Segment Start: Source data

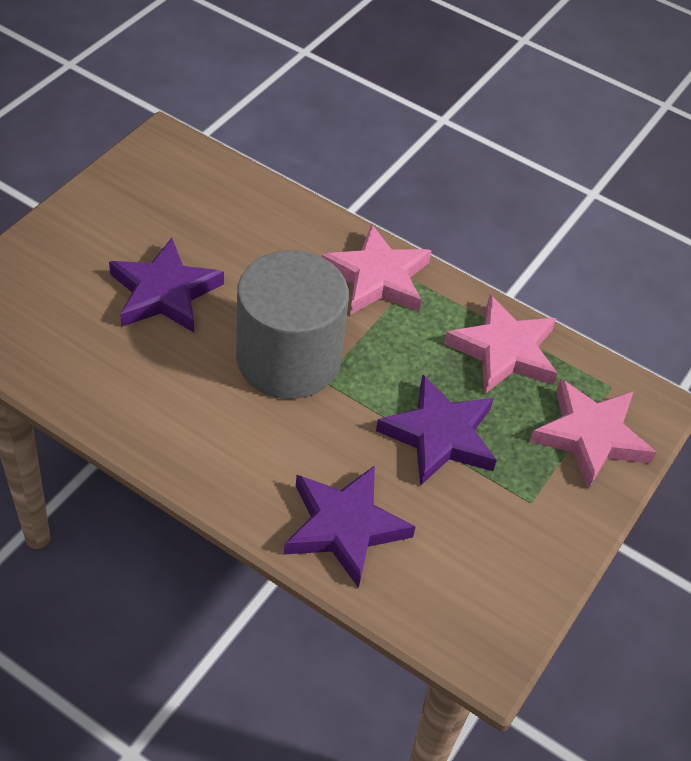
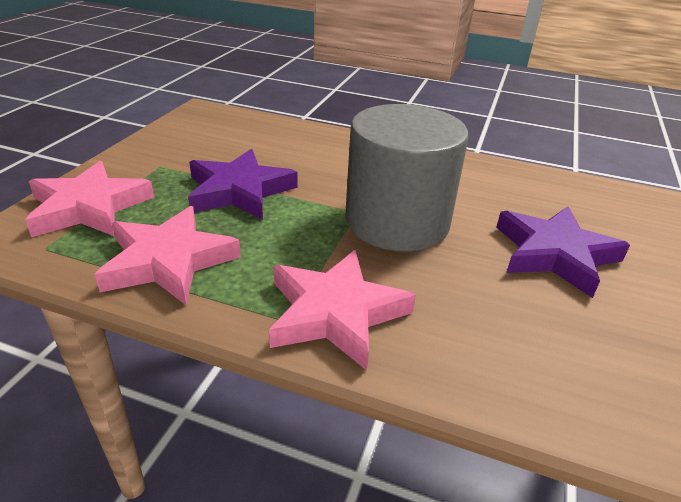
camera: 170 degrees right, 15 degrees down
(344, 527) = (305, 142): purple star -> none

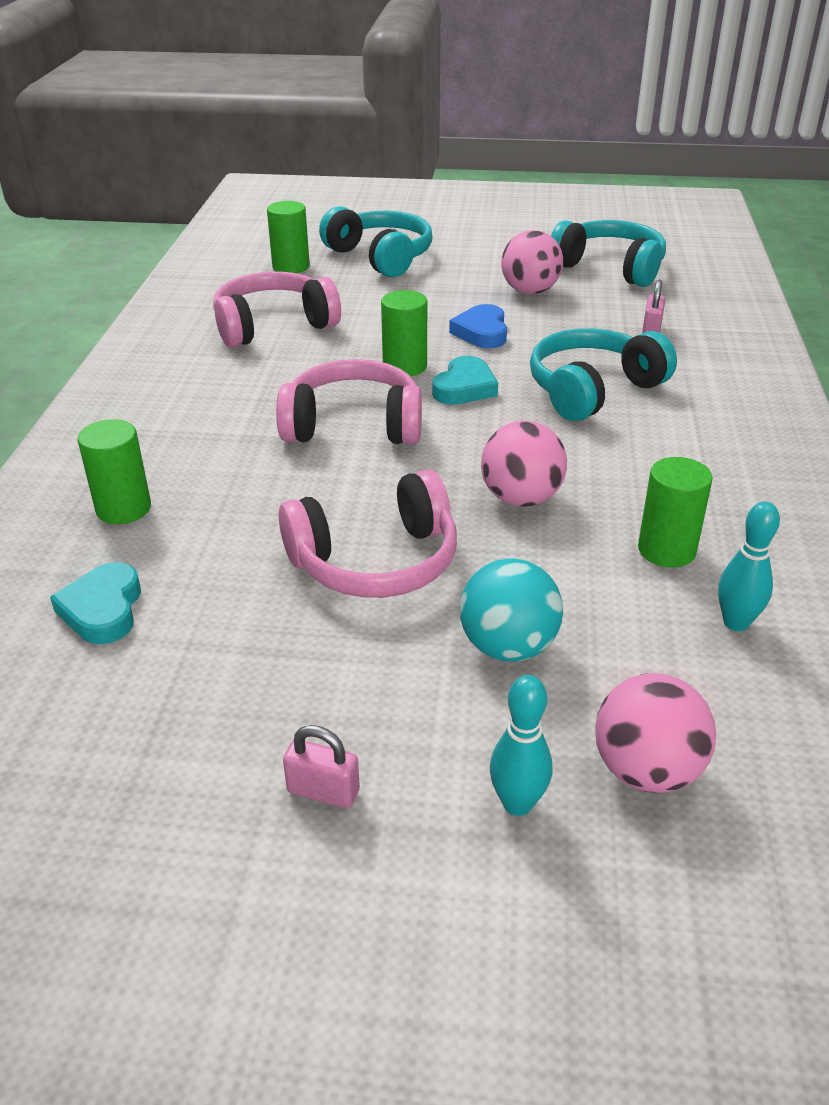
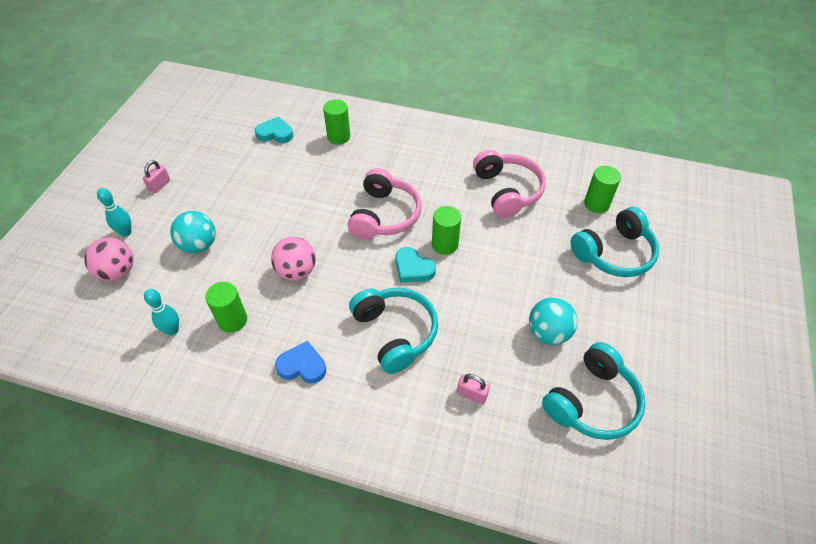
camera: 100 degrees right, 15 degrees up
(376, 561) = (270, 211): pink headphones -> none
(482, 332) = (484, 290): blue heart -> blue heart (302, 366)
(530, 291) = (548, 333): pink ball -> turquoise ball

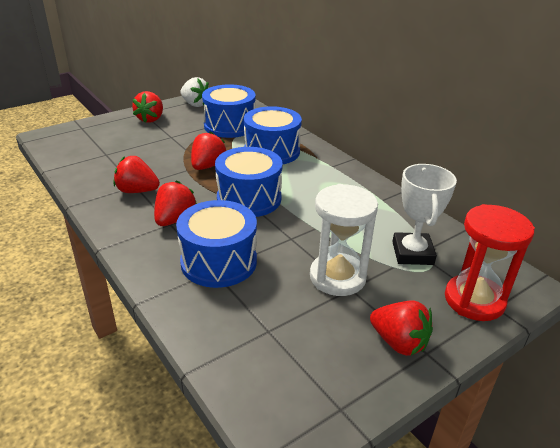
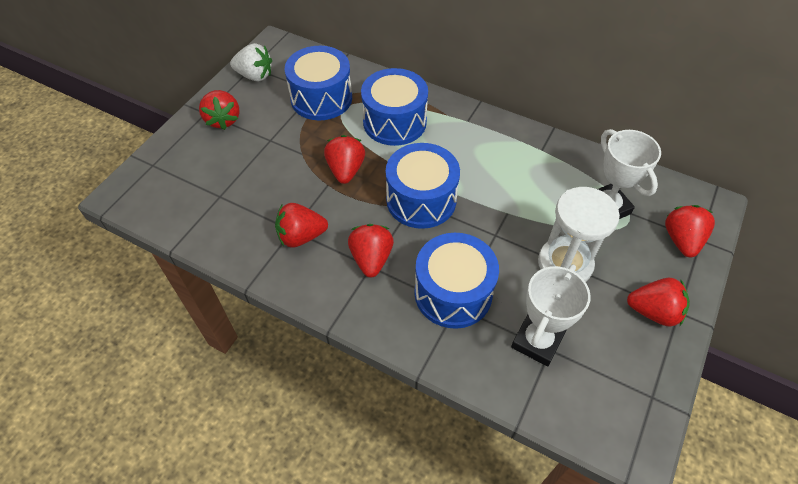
camera: 25 degrees left, 20 degrees up
(262, 320) = (537, 341): none -> white trophy
(474, 300) = (681, 240): red hourglass -> red strawberry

Segment End: Source data

● Instructions for the task:
From the data above, show each line that contains "degrees".

● Written solution:
camera: 170 degrees right, 15 degrees down
camera: 100 degrees right, 15 degrees up
camera: 25 degrees left, 20 degrees up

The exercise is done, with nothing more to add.